→ **Assigned task**
Each line of the listing that includes "CANL" should be reported.

+++ Entries shown +++

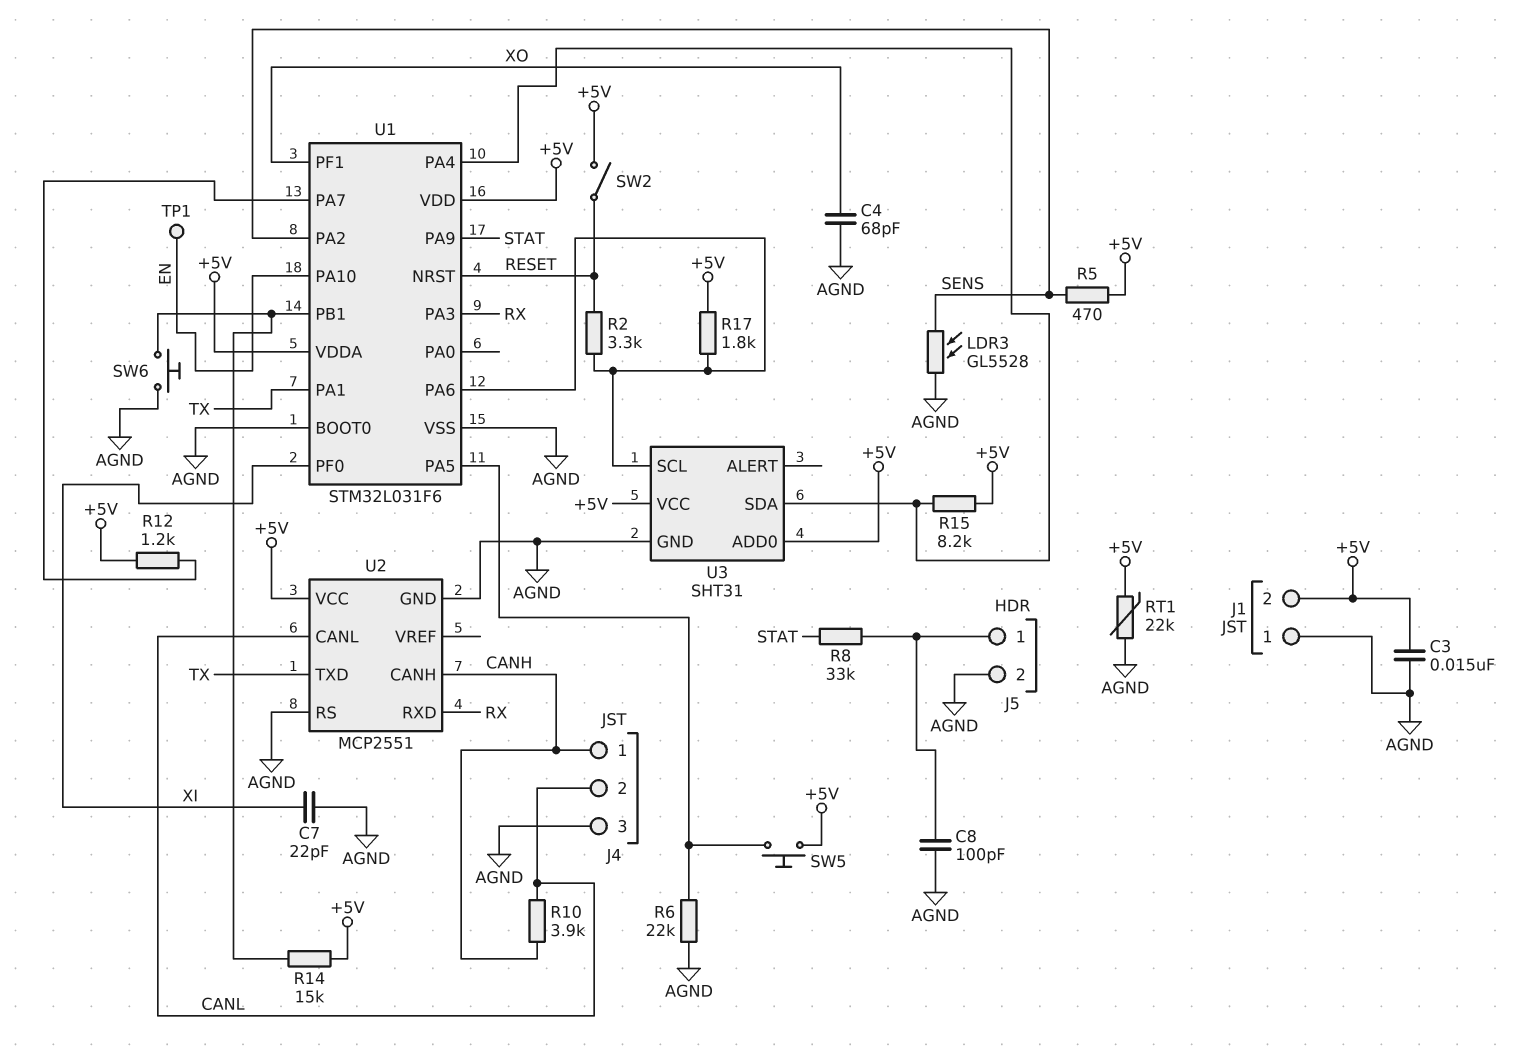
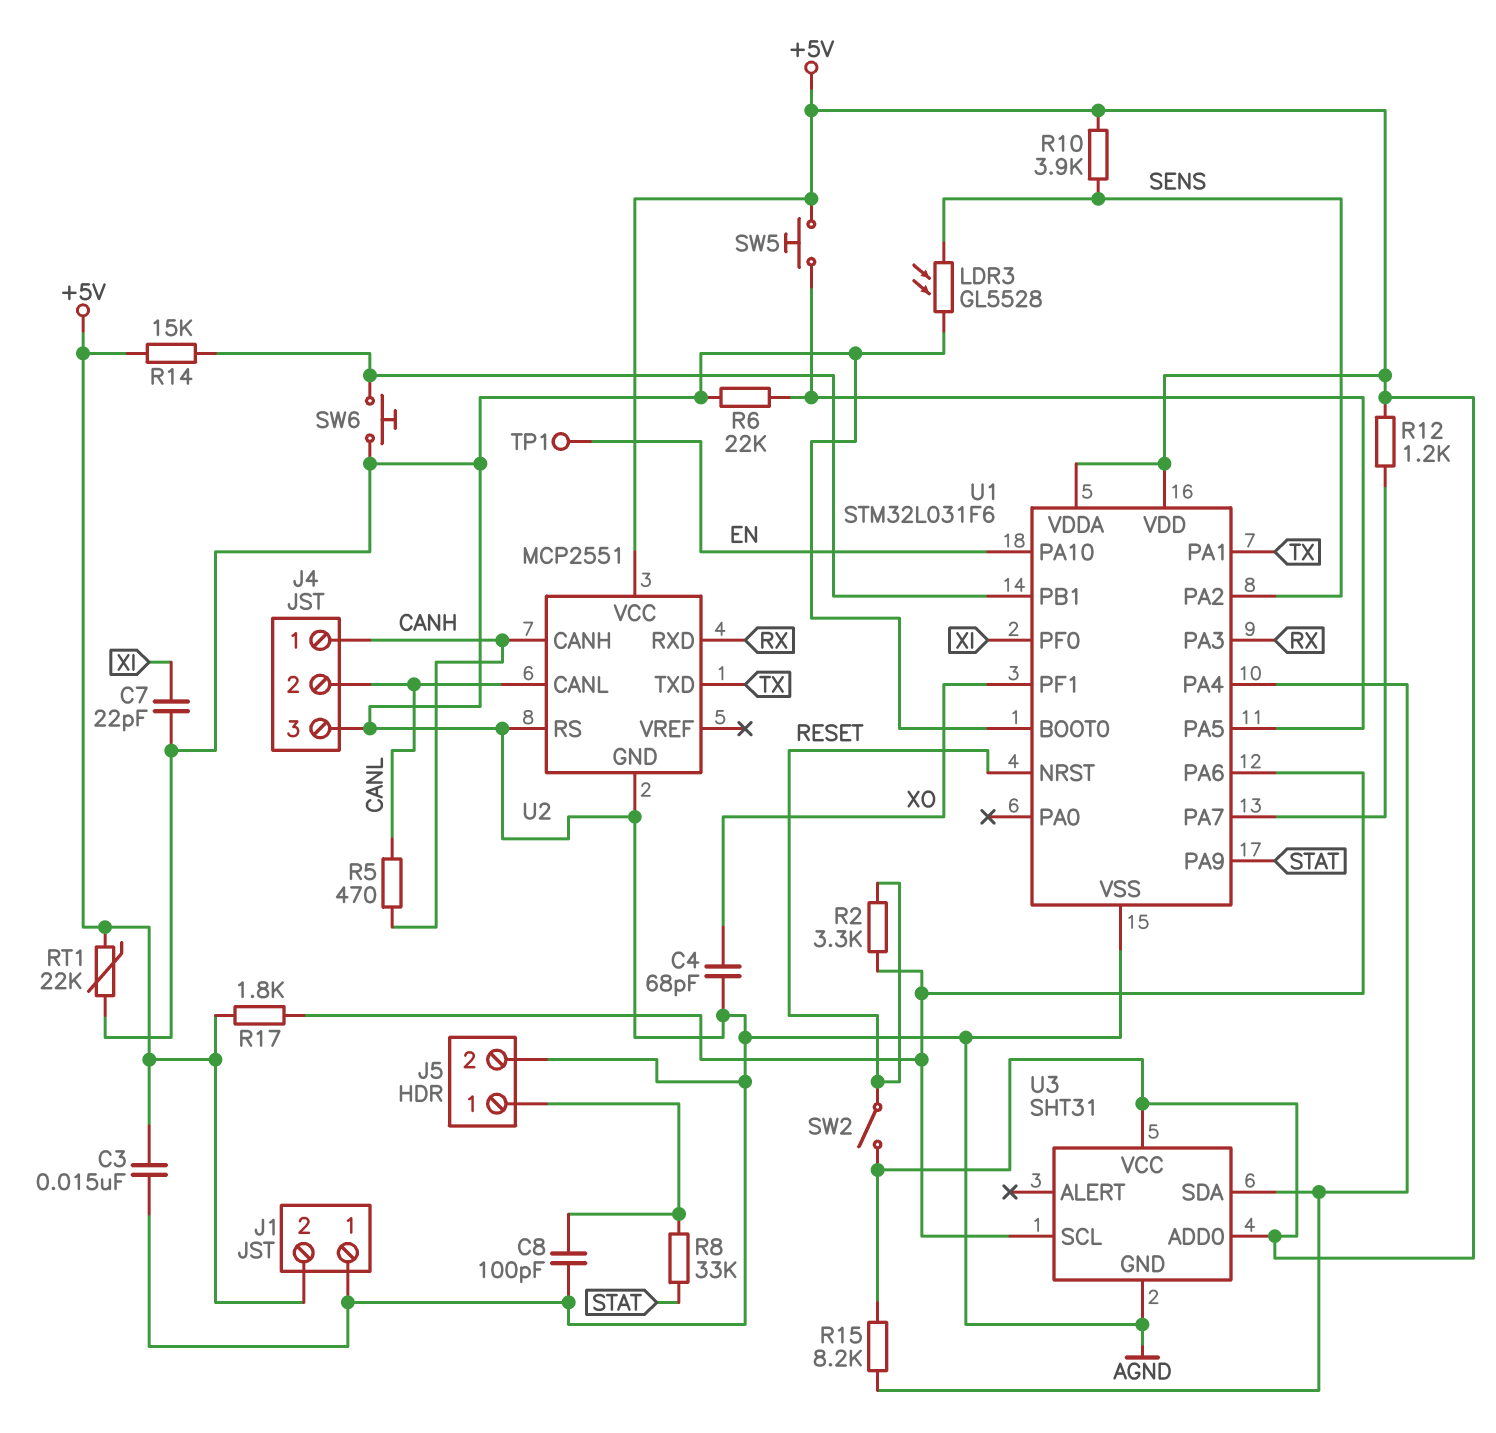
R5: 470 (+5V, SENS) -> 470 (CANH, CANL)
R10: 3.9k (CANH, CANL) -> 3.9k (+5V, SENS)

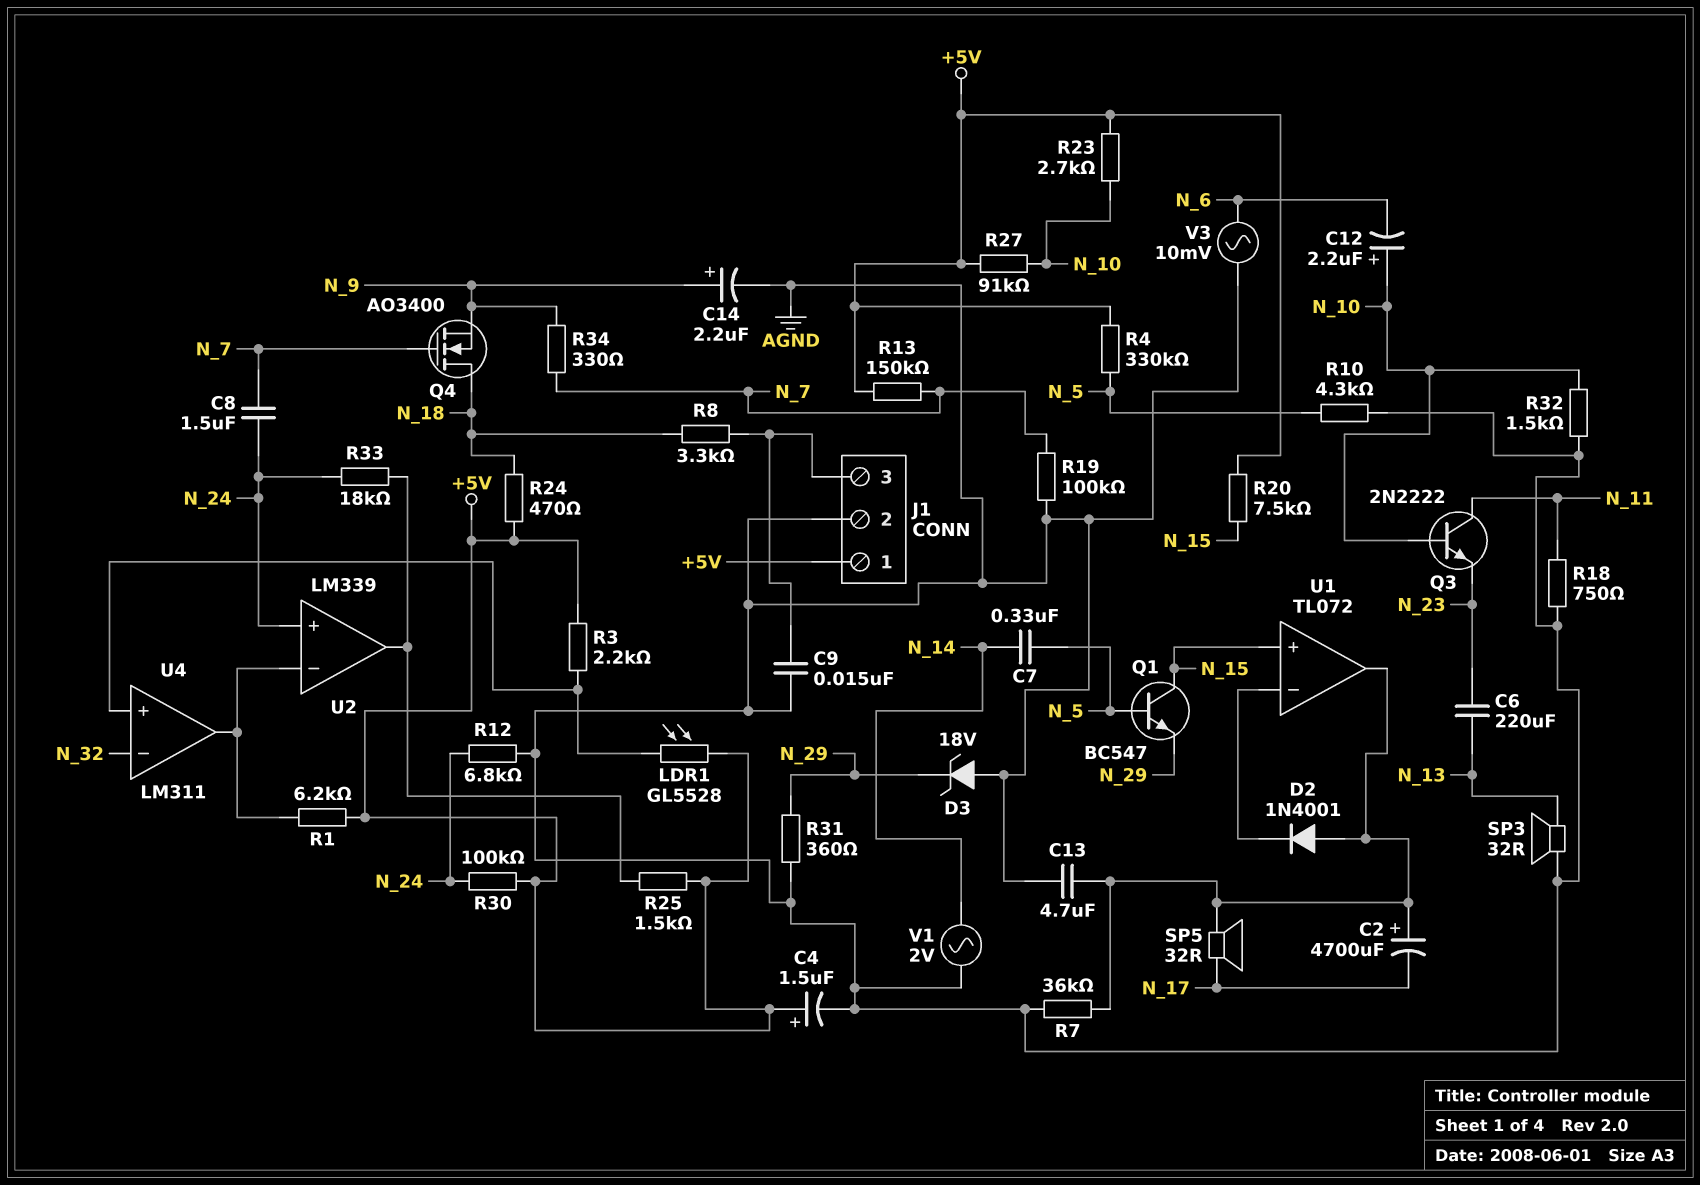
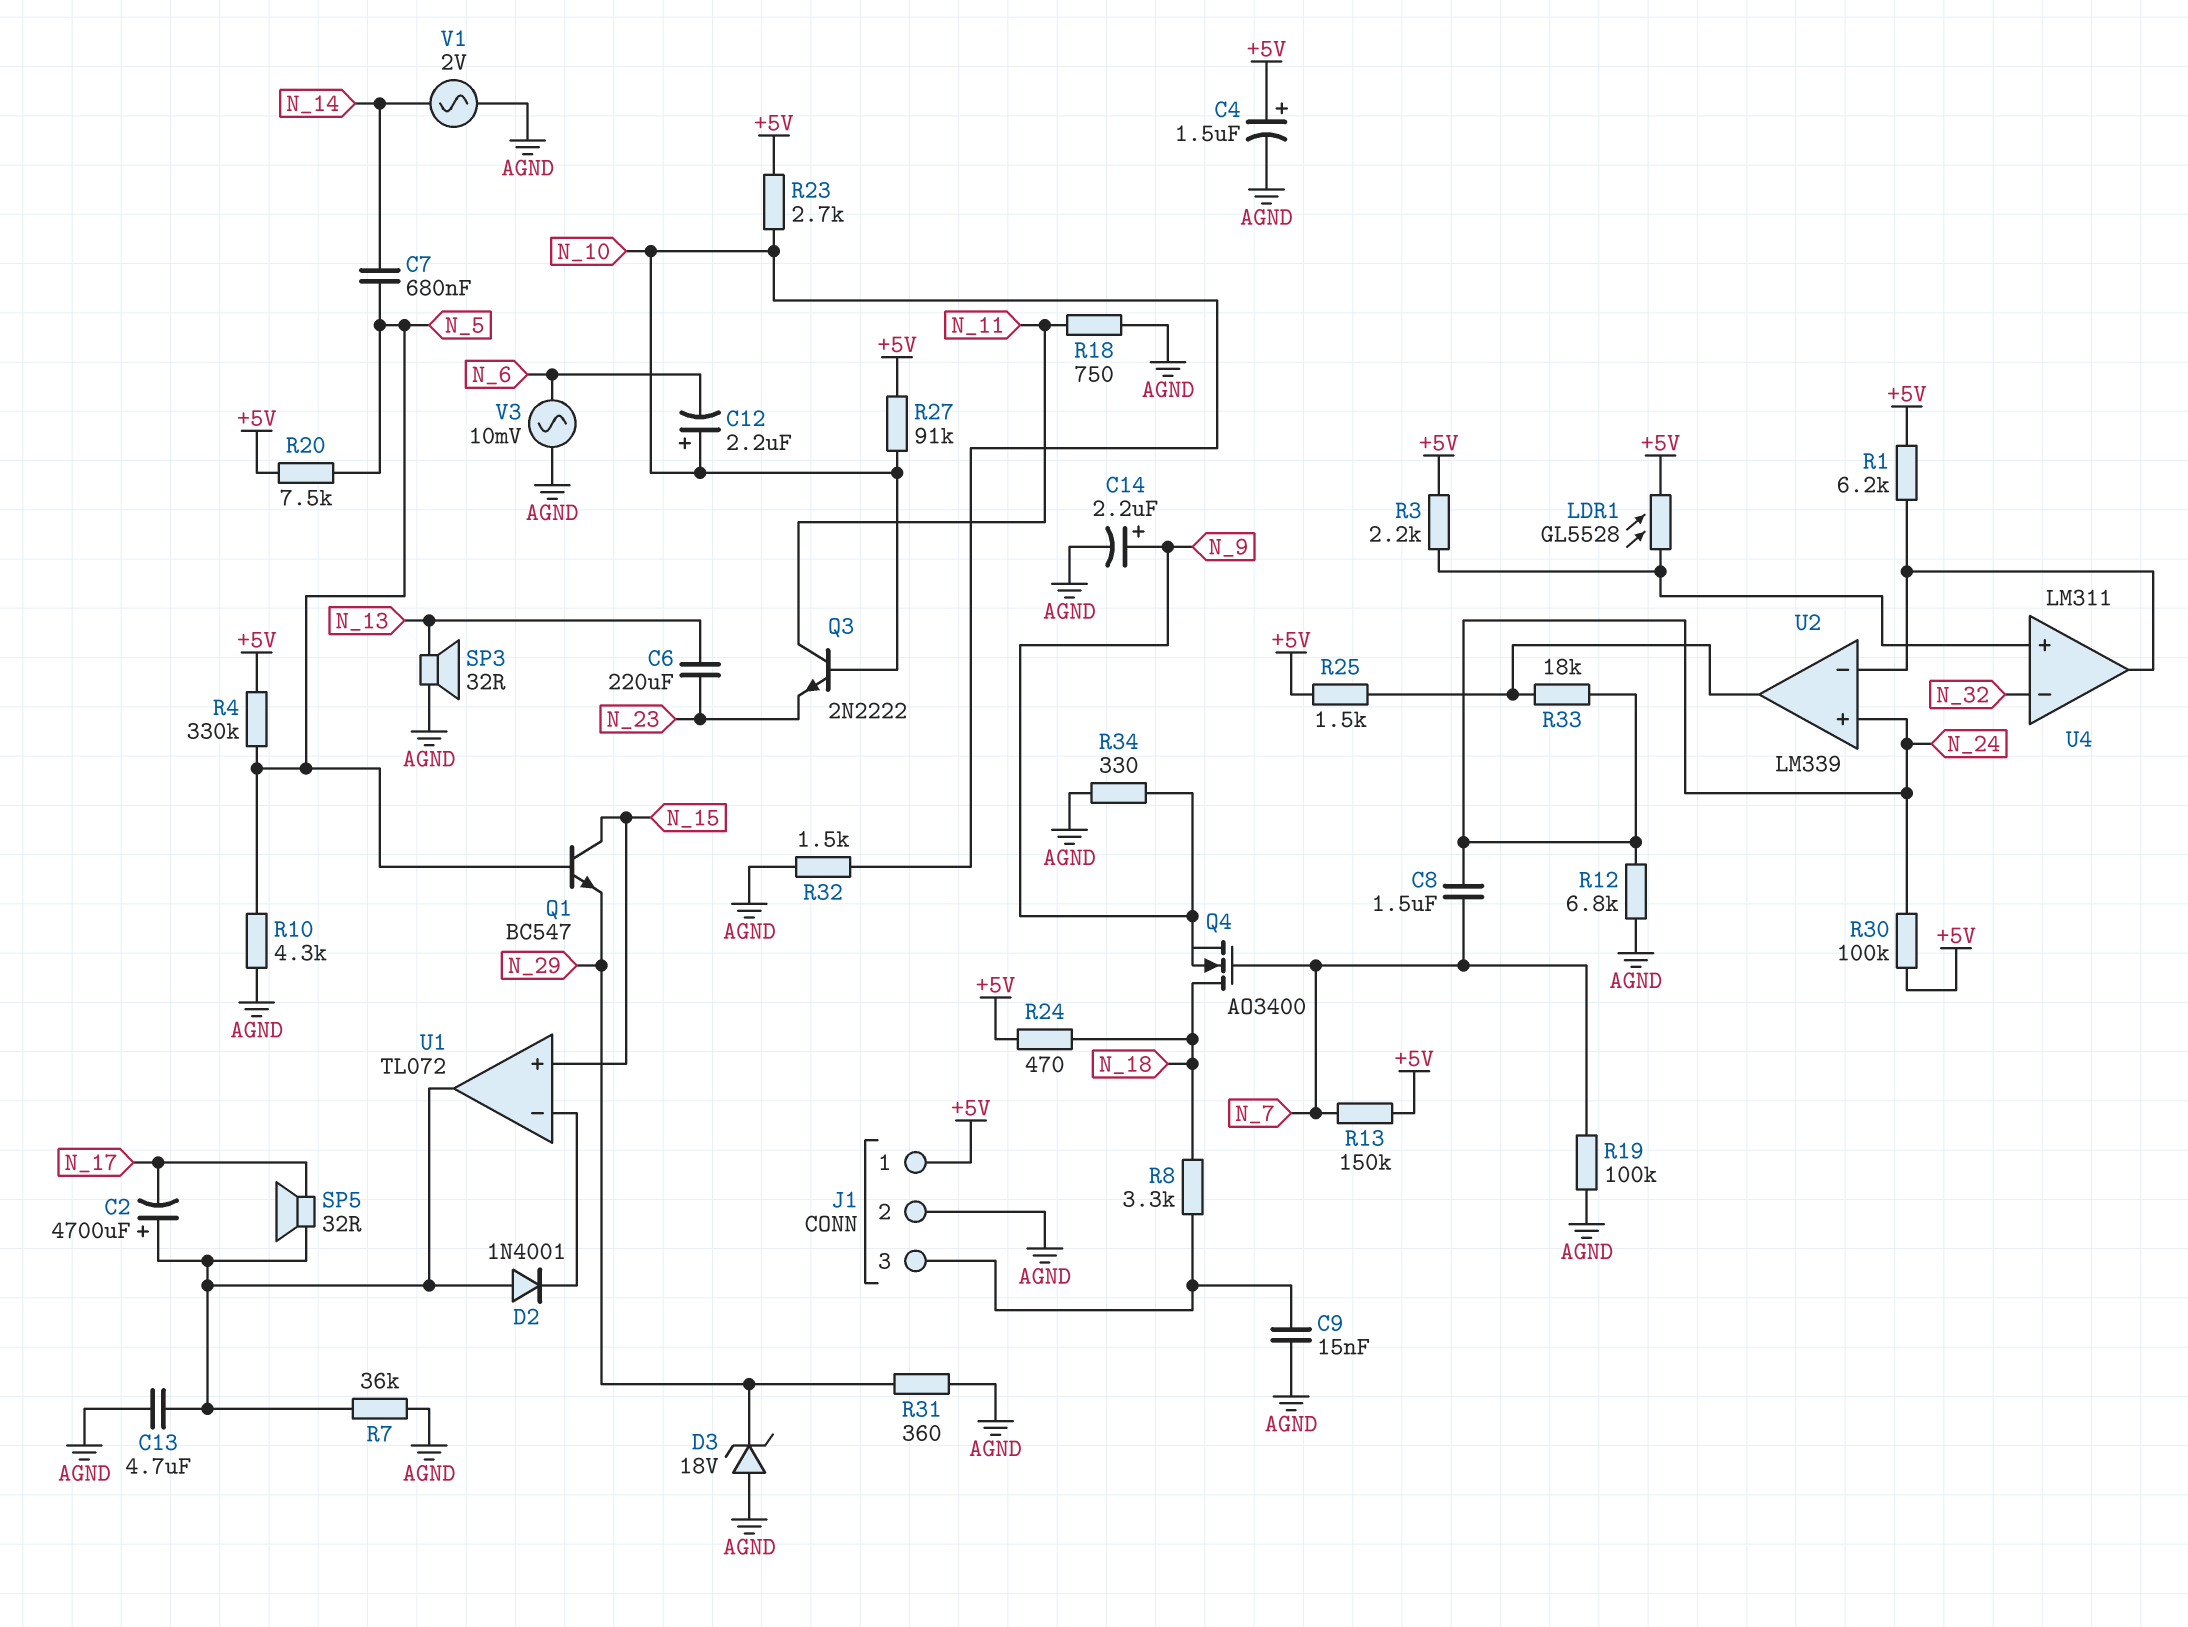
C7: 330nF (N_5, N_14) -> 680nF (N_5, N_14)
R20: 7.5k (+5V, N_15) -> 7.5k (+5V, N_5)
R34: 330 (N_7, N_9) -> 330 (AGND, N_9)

+++

→ **Your response**
R5: 470 (+5V, SENS) -> 470 (CANH, CANL)
R10: 3.9k (CANH, CANL) -> 3.9k (+5V, SENS)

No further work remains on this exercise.